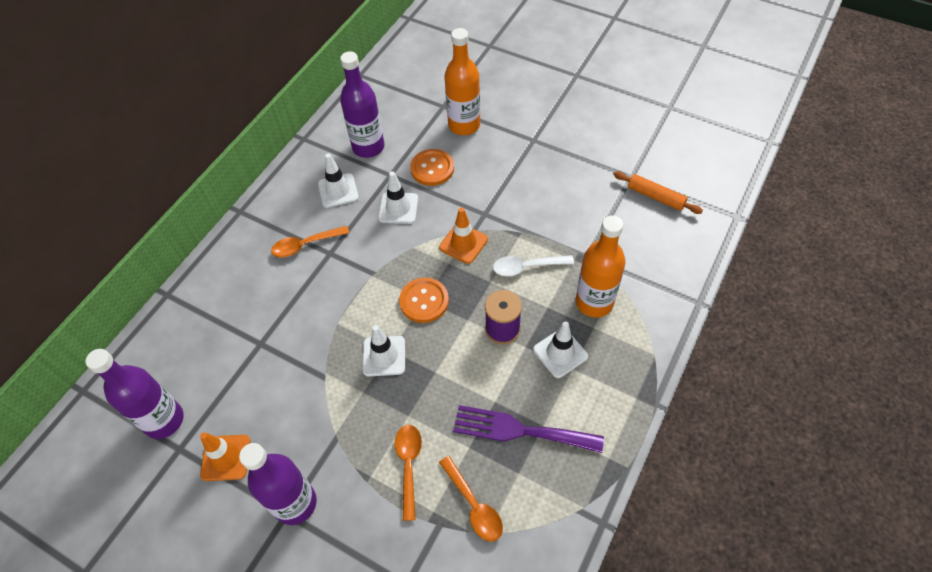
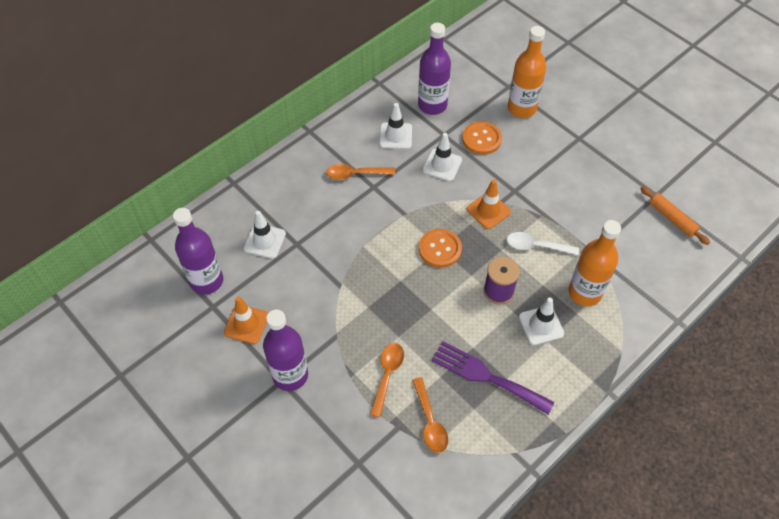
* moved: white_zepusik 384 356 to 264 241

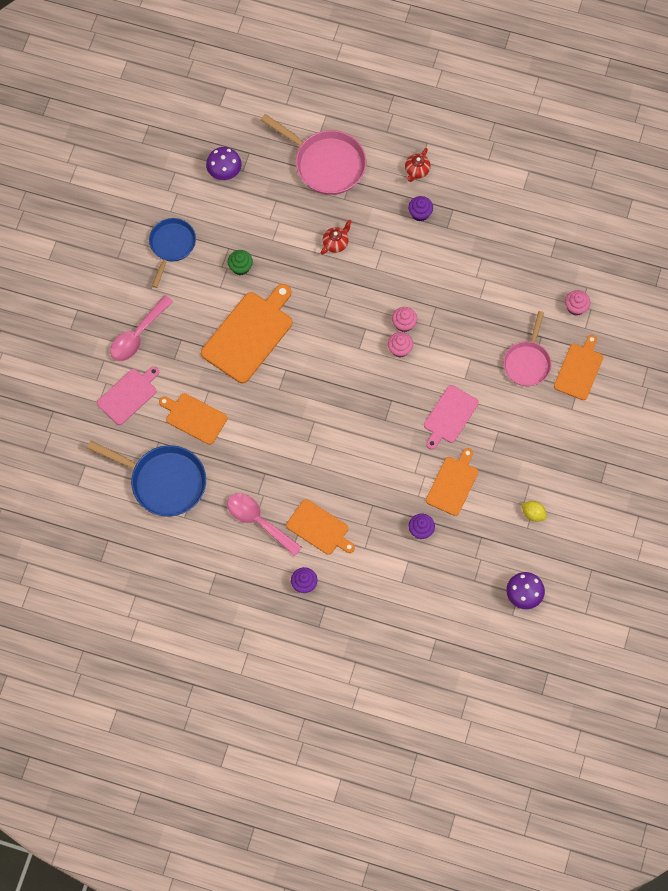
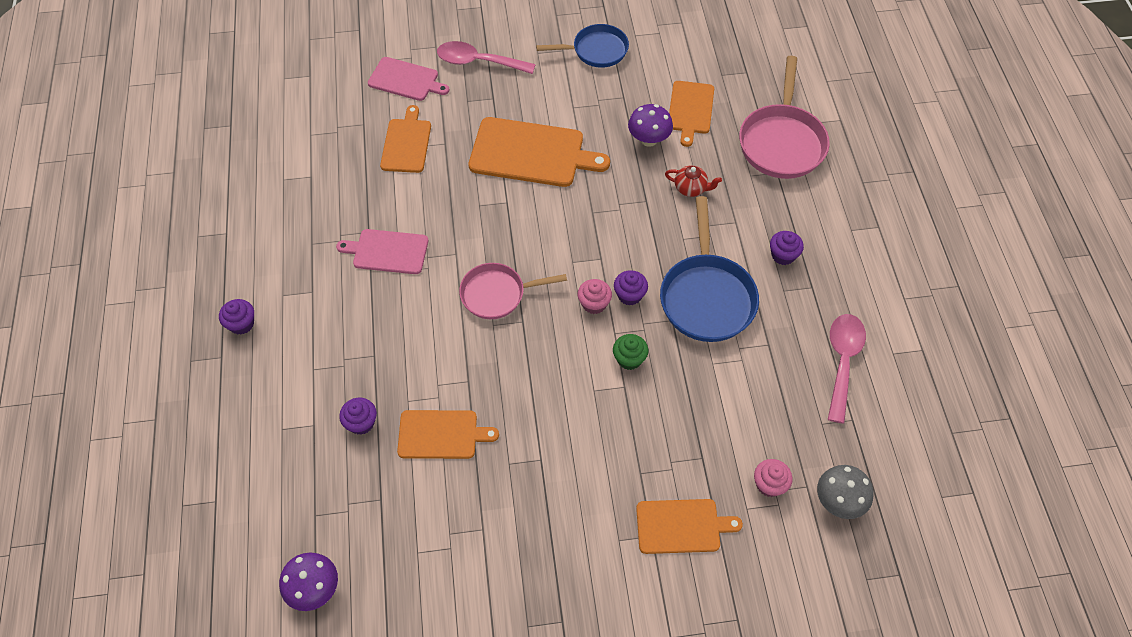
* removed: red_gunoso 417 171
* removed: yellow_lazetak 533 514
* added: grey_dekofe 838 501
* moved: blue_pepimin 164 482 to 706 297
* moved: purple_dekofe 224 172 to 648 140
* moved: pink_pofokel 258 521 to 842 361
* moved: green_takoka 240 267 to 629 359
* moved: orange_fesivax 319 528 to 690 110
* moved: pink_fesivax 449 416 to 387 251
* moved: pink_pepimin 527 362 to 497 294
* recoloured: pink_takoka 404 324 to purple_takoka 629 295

_WORK TO COMPLETE_
Drop the pictures; repeat each entry above exactly.

_ANSWER SECTION_
* moved: white_zepusik 384 356 to 264 241

* removed: red_gunoso 417 171
* removed: yellow_lazetak 533 514
* added: grey_dekofe 838 501
* moved: blue_pepimin 164 482 to 706 297
* moved: purple_dekofe 224 172 to 648 140
* moved: pink_pofokel 258 521 to 842 361
* moved: green_takoka 240 267 to 629 359
* moved: orange_fesivax 319 528 to 690 110
* moved: pink_fesivax 449 416 to 387 251
* moved: pink_pepimin 527 362 to 497 294
* recoloured: pink_takoka 404 324 to purple_takoka 629 295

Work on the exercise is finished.